** RECORDS FOR THE TASK **
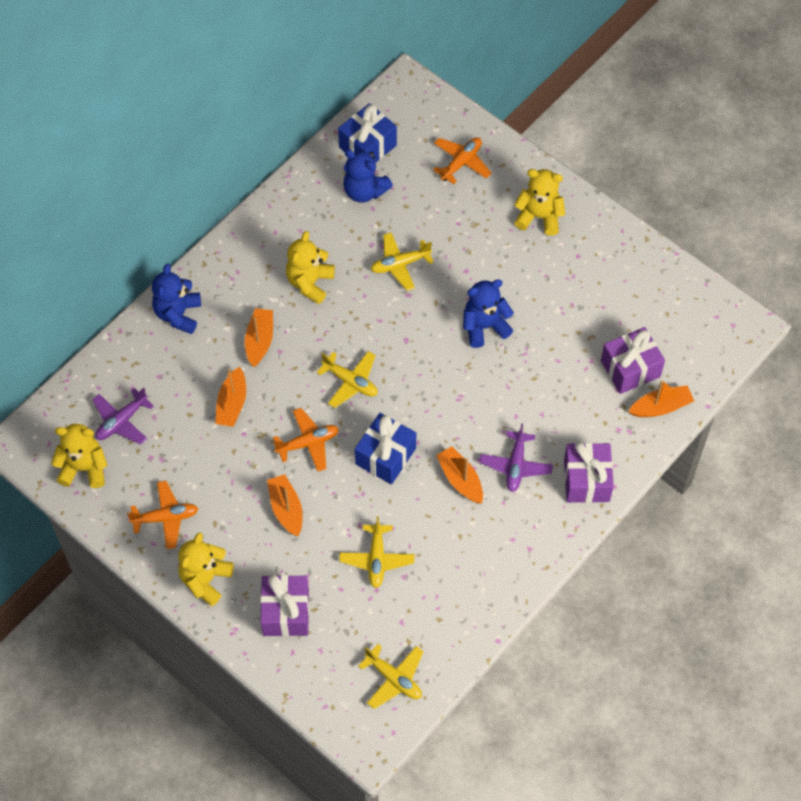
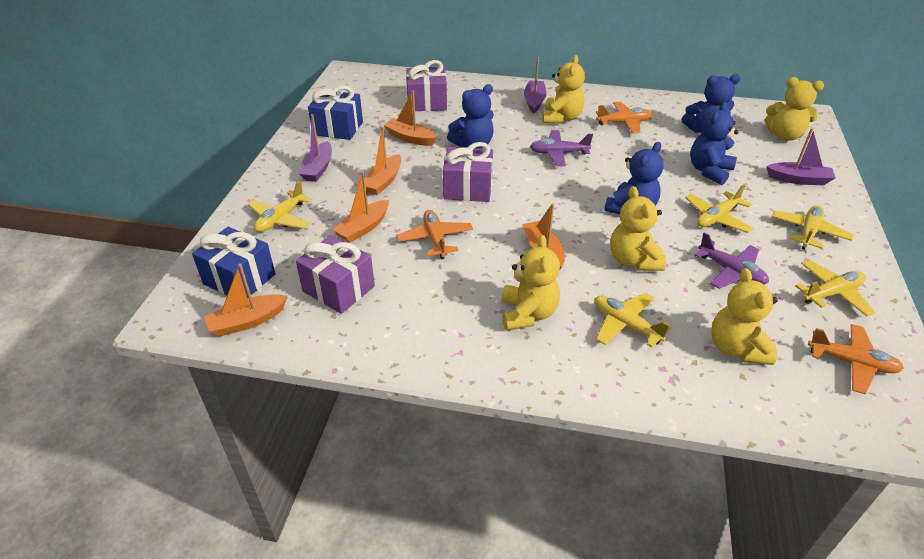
blue teddy bear: 3 -> 4
purple boat: 0 -> 3
yellow plane: 4 -> 5
yellow teddy bear: 4 -> 5

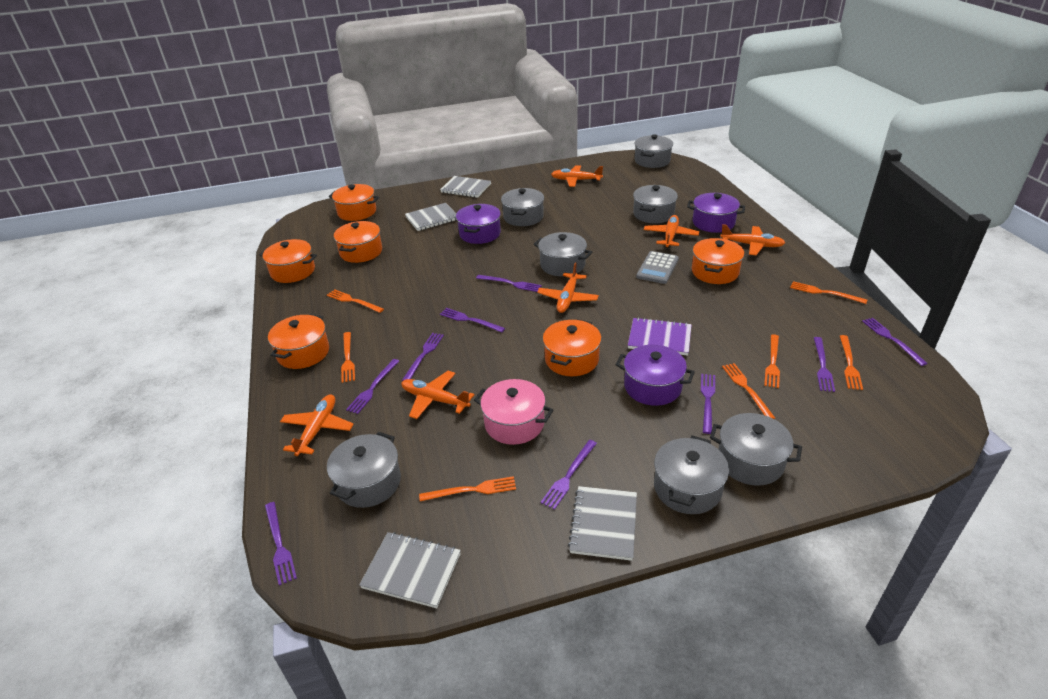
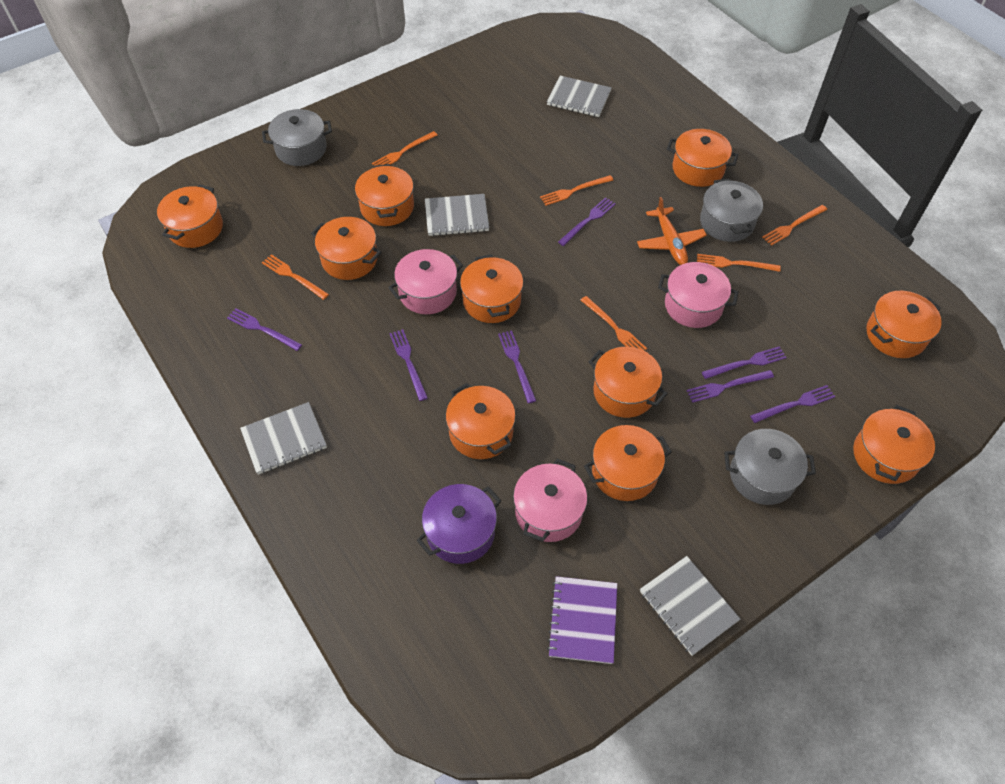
grey calculator: 1 -> 0
grey pot: 7 -> 3
orange fork: 7 -> 6
orange plane: 6 -> 1
orange pot: 6 -> 10
pink pot: 1 -> 3
purple fork: 9 -> 7
purple pot: 3 -> 1

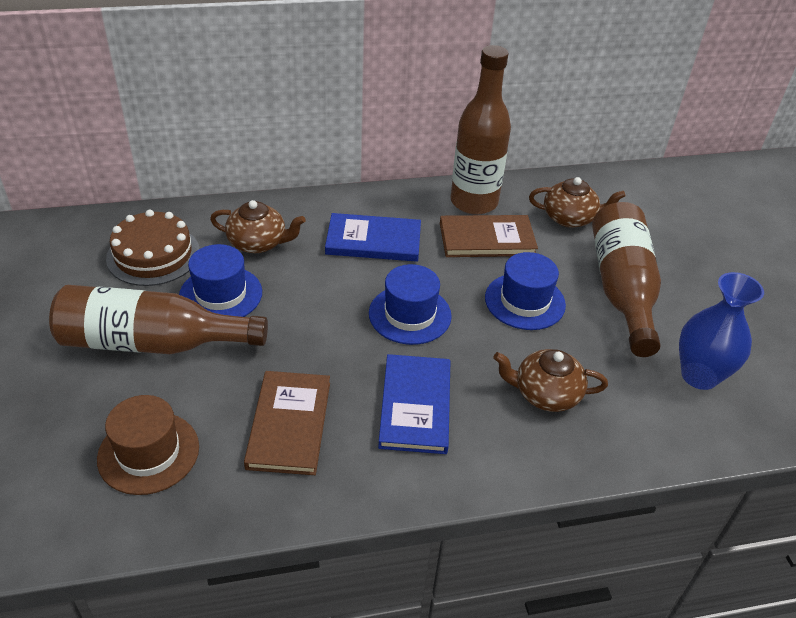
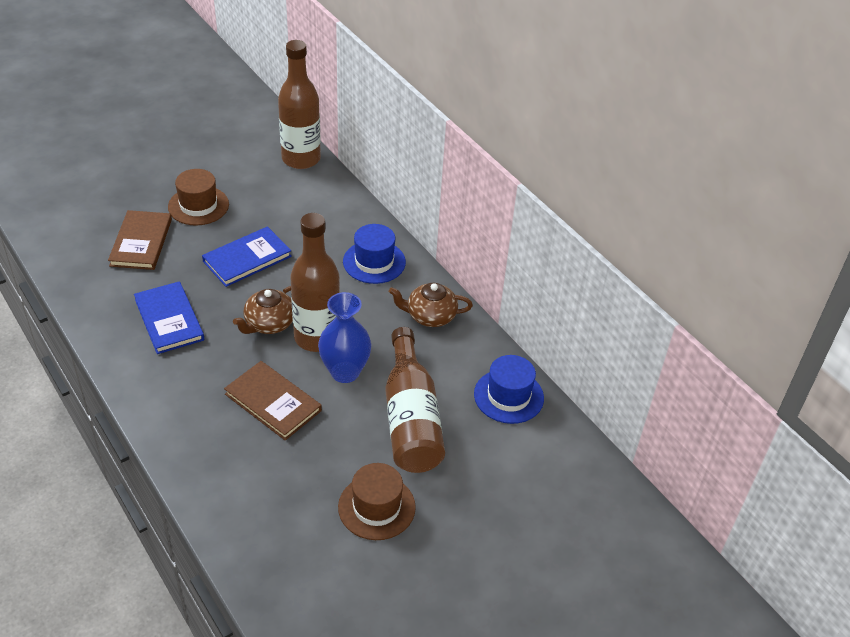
blue hat: 3 -> 2
brown cake: 1 -> 0
brown hat: 1 -> 2
brown teapot: 3 -> 2

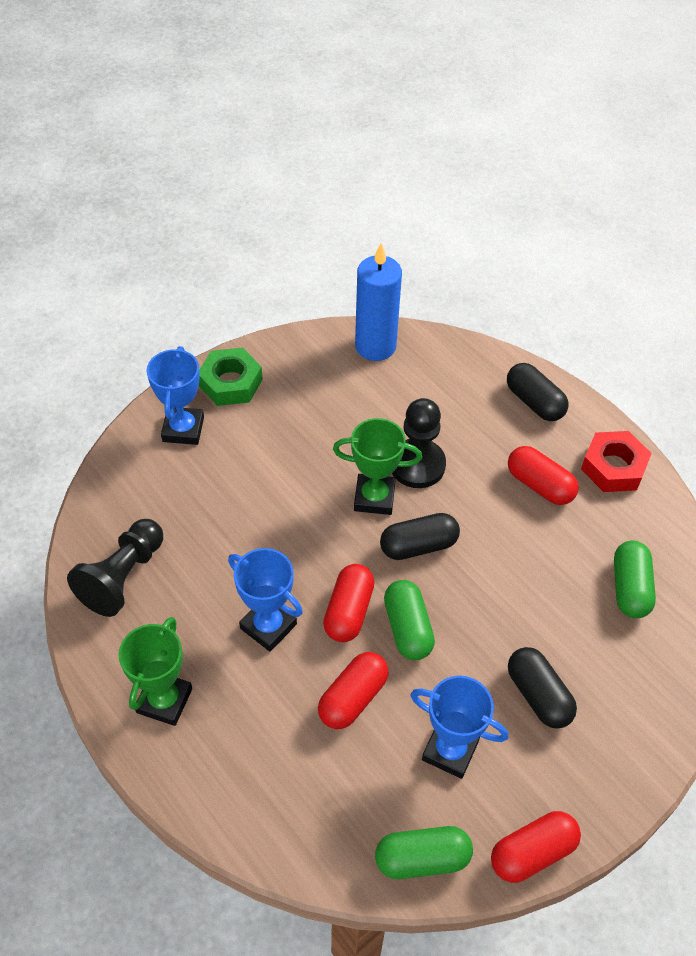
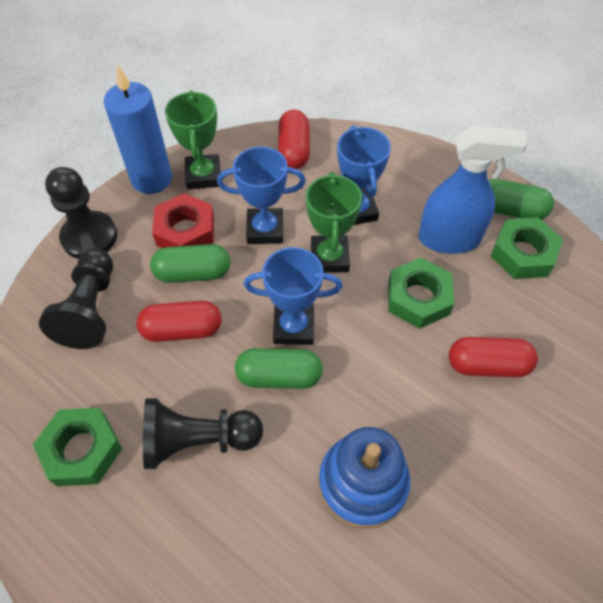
black capsule: 3 -> 0
black pawn: 2 -> 3
blue spray bottle: 0 -> 1
blue stacking toy: 0 -> 1
green nut: 1 -> 3
red capsule: 4 -> 3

** TO DO **
Where does the word "bear" appear in the listing above? Copy every line that holds it.

** ANSWER TO THE EXERCISE **
blue teddy bear: 3 -> 4
yellow teddy bear: 4 -> 5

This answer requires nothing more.